**Supplied material:**
====
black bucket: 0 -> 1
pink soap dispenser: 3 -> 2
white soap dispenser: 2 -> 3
====
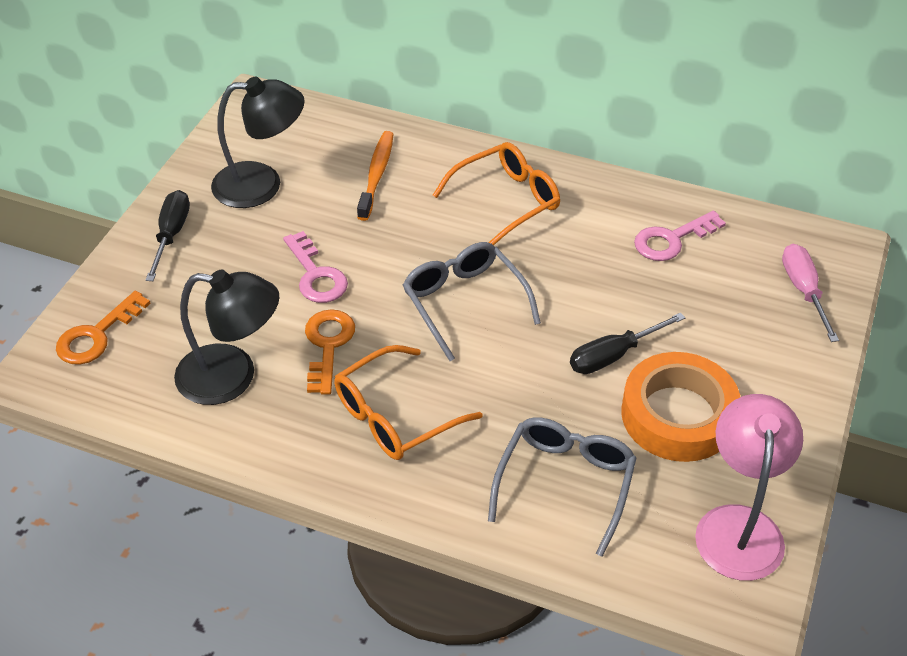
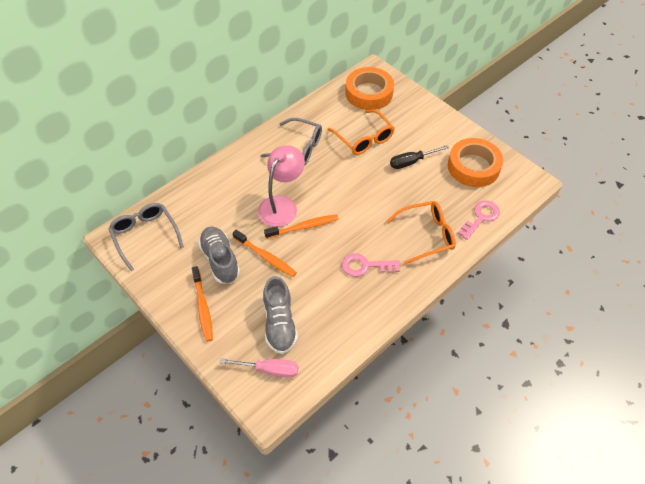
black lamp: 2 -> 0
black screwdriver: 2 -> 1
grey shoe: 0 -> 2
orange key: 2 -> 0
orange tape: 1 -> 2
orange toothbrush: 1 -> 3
====
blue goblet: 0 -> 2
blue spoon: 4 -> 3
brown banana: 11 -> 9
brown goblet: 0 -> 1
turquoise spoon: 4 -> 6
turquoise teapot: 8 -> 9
====
**What is being asked:** Reproduce exactly the stretch of the material above that starts at the line with "black screwdriver: 2 -> 1" and ends at the line with "orange toothbrush: 1 -> 3", both included, and nothing else.

**Output of the task:**
black screwdriver: 2 -> 1
grey shoe: 0 -> 2
orange key: 2 -> 0
orange tape: 1 -> 2
orange toothbrush: 1 -> 3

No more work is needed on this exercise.